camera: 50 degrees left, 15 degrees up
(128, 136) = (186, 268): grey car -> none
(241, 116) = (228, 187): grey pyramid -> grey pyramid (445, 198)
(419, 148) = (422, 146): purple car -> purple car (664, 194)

--------------------

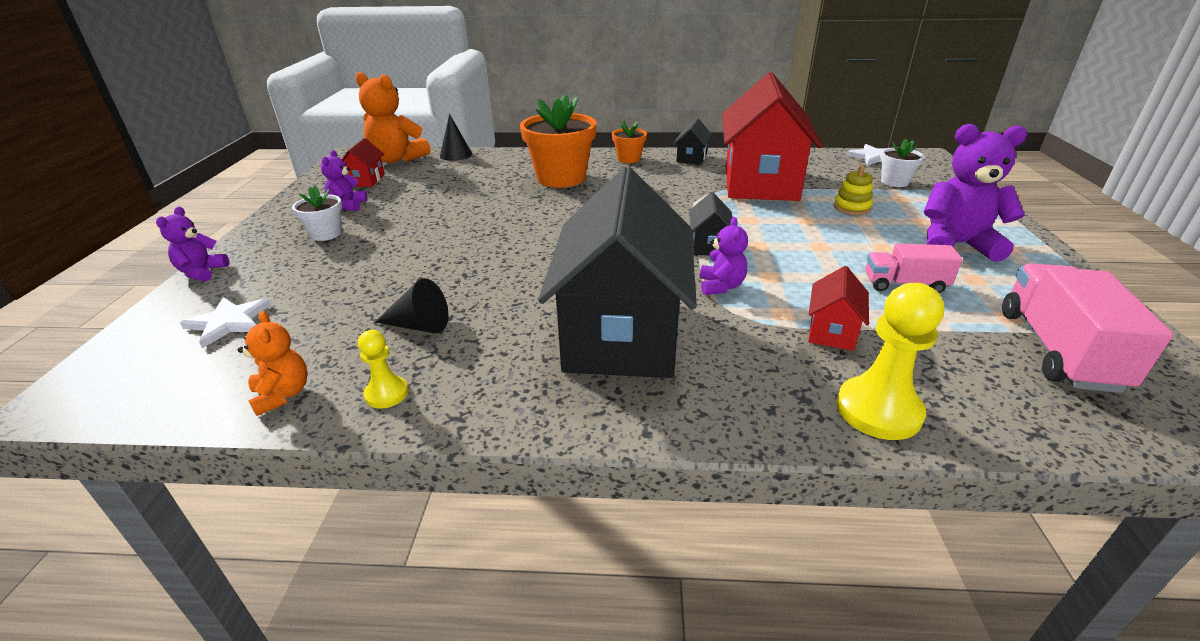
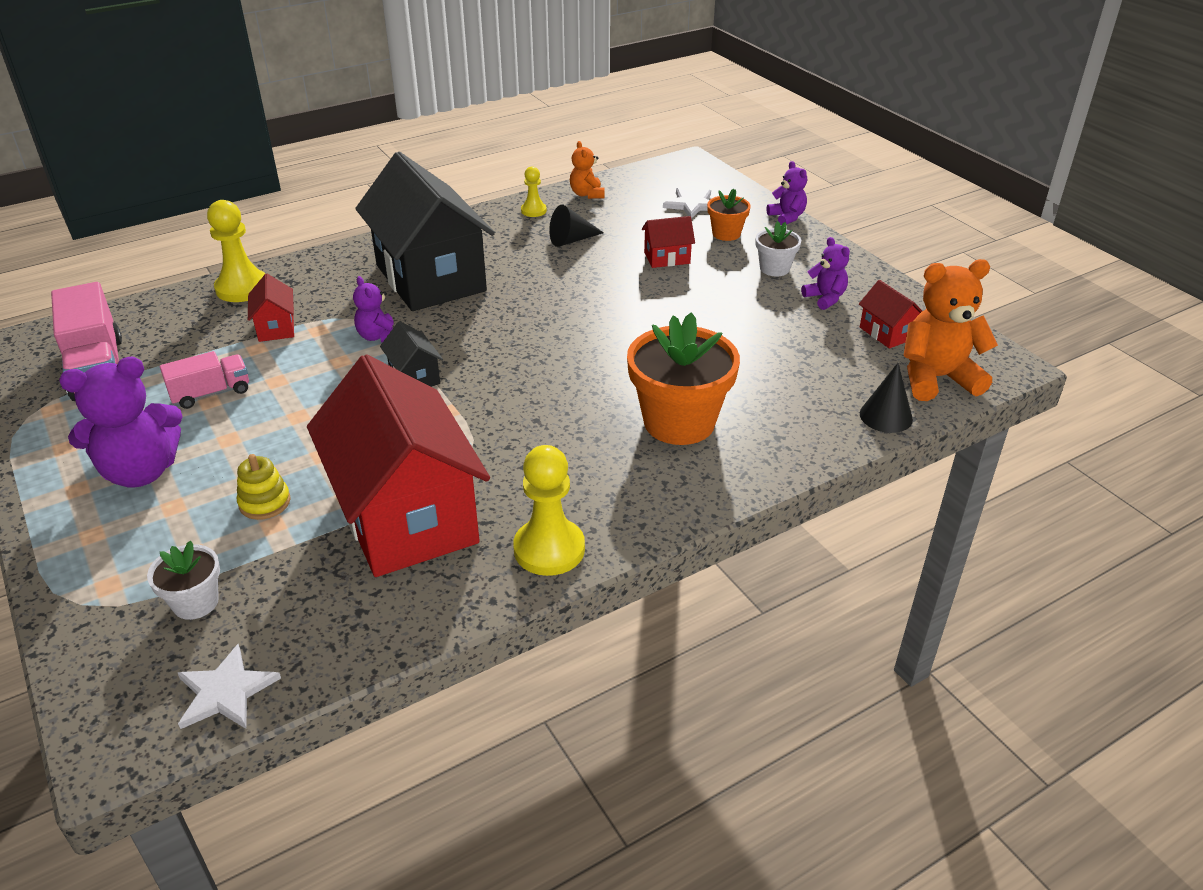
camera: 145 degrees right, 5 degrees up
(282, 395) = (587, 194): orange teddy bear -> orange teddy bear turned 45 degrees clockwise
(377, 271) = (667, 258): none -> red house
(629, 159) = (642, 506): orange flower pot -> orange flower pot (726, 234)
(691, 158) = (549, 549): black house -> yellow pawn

--------------------

Please copy each line of the material that contains the word "camera".

camera: 50 degrees left, 15 degrees up
camera: 145 degrees right, 5 degrees up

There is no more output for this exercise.